◆ **Exercise**:
Copy the data below word for word, keeping every line the same.
┌────────
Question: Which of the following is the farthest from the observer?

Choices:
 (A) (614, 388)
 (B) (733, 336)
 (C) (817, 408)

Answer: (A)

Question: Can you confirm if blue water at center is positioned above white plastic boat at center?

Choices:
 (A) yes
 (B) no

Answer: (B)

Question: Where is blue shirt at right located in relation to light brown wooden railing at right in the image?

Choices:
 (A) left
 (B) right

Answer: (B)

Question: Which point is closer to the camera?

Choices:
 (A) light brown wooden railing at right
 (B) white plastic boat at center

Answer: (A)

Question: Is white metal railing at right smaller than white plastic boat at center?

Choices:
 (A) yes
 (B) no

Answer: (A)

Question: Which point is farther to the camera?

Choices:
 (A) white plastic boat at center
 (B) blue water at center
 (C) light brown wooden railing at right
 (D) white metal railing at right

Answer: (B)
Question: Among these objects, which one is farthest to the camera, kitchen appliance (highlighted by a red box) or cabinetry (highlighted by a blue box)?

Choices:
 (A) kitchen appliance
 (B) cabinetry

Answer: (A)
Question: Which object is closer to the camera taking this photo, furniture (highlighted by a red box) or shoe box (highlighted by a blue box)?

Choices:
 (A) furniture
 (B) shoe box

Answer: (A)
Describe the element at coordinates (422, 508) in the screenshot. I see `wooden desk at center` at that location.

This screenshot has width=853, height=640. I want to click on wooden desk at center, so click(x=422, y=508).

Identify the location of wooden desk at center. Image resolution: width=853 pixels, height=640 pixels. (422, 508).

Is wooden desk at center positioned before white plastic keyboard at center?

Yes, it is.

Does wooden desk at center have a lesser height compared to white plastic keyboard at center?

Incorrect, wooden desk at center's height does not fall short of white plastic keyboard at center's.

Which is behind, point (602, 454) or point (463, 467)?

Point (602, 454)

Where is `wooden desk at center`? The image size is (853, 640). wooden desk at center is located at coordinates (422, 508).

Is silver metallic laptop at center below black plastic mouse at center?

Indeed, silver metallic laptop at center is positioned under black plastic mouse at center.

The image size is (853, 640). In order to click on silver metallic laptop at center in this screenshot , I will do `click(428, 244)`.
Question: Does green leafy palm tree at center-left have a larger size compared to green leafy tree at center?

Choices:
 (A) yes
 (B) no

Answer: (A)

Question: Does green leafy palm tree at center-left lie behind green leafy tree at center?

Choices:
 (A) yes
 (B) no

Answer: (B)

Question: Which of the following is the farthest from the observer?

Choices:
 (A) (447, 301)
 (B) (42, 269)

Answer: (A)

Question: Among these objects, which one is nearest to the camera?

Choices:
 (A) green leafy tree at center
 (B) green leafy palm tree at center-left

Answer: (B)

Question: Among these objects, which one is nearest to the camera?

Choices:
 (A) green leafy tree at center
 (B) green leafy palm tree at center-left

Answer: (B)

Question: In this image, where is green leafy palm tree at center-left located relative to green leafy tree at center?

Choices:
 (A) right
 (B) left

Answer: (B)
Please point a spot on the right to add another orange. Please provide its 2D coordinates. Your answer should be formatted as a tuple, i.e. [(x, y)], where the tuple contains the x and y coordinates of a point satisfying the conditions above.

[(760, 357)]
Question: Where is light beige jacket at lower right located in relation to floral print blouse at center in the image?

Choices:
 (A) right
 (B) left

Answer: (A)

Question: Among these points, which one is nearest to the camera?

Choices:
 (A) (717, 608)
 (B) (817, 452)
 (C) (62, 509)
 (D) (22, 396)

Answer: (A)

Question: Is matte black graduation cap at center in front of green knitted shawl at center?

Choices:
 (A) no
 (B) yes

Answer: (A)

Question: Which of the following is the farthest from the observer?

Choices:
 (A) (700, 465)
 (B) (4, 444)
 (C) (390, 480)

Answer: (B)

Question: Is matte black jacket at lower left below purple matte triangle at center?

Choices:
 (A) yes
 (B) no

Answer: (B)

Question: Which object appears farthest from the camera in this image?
└────────
◆ **Task answer**:
Question: Which of the following is the farthest from the observer?

Choices:
 (A) (614, 388)
 (B) (733, 336)
 (C) (817, 408)

Answer: (A)

Question: Can you confirm if blue water at center is positioned above white plastic boat at center?

Choices:
 (A) yes
 (B) no

Answer: (B)

Question: Where is blue shirt at right located in relation to light brown wooden railing at right in the image?

Choices:
 (A) left
 (B) right

Answer: (B)

Question: Which point is closer to the camera?

Choices:
 (A) light brown wooden railing at right
 (B) white plastic boat at center

Answer: (A)

Question: Is white metal railing at right smaller than white plastic boat at center?

Choices:
 (A) yes
 (B) no

Answer: (A)

Question: Which point is farther to the camera?

Choices:
 (A) white plastic boat at center
 (B) blue water at center
 (C) light brown wooden railing at right
 (D) white metal railing at right

Answer: (B)
Question: Among these objects, which one is farthest to the camera, kitchen appliance (highlighted by a red box) or cabinetry (highlighted by a blue box)?

Choices:
 (A) kitchen appliance
 (B) cabinetry

Answer: (A)
Question: Which object is closer to the camera taking this photo, furniture (highlighted by a red box) or shoe box (highlighted by a blue box)?

Choices:
 (A) furniture
 (B) shoe box

Answer: (A)
Describe the element at coordinates (422, 508) in the screenshot. I see `wooden desk at center` at that location.

This screenshot has width=853, height=640. I want to click on wooden desk at center, so click(x=422, y=508).

Identify the location of wooden desk at center. Image resolution: width=853 pixels, height=640 pixels. (422, 508).

Is wooden desk at center positioned before white plastic keyboard at center?

Yes, it is.

Does wooden desk at center have a lesser height compared to white plastic keyboard at center?

Incorrect, wooden desk at center's height does not fall short of white plastic keyboard at center's.

Which is behind, point (602, 454) or point (463, 467)?

Point (602, 454)

Where is `wooden desk at center`? The image size is (853, 640). wooden desk at center is located at coordinates (422, 508).

Is silver metallic laptop at center below black plastic mouse at center?

Indeed, silver metallic laptop at center is positioned under black plastic mouse at center.

The image size is (853, 640). In order to click on silver metallic laptop at center in this screenshot , I will do `click(428, 244)`.
Question: Does green leafy palm tree at center-left have a larger size compared to green leafy tree at center?

Choices:
 (A) yes
 (B) no

Answer: (A)

Question: Does green leafy palm tree at center-left lie behind green leafy tree at center?

Choices:
 (A) yes
 (B) no

Answer: (B)

Question: Which of the following is the farthest from the observer?

Choices:
 (A) (447, 301)
 (B) (42, 269)

Answer: (A)

Question: Among these objects, which one is nearest to the camera?

Choices:
 (A) green leafy tree at center
 (B) green leafy palm tree at center-left

Answer: (B)

Question: Among these objects, which one is nearest to the camera?

Choices:
 (A) green leafy tree at center
 (B) green leafy palm tree at center-left

Answer: (B)

Question: In this image, where is green leafy palm tree at center-left located relative to green leafy tree at center?

Choices:
 (A) right
 (B) left

Answer: (B)
Please point a spot on the right to add another orange. Please provide its 2D coordinates. Your answer should be formatted as a tuple, i.e. [(x, y)], where the tuple contains the x and y coordinates of a point satisfying the conditions above.

[(760, 357)]
Question: Where is light beige jacket at lower right located in relation to floral print blouse at center in the image?

Choices:
 (A) right
 (B) left

Answer: (A)

Question: Among these points, which one is nearest to the camera?

Choices:
 (A) (717, 608)
 (B) (817, 452)
 (C) (62, 509)
 (D) (22, 396)

Answer: (A)

Question: Is matte black graduation cap at center in front of green knitted shawl at center?

Choices:
 (A) no
 (B) yes

Answer: (A)

Question: Which of the following is the farthest from the observer?

Choices:
 (A) (700, 465)
 (B) (4, 444)
 (C) (390, 480)

Answer: (B)

Question: Is matte black jacket at lower left below purple matte triangle at center?

Choices:
 (A) yes
 (B) no

Answer: (B)

Question: Which object appears farthest from the camera in this image?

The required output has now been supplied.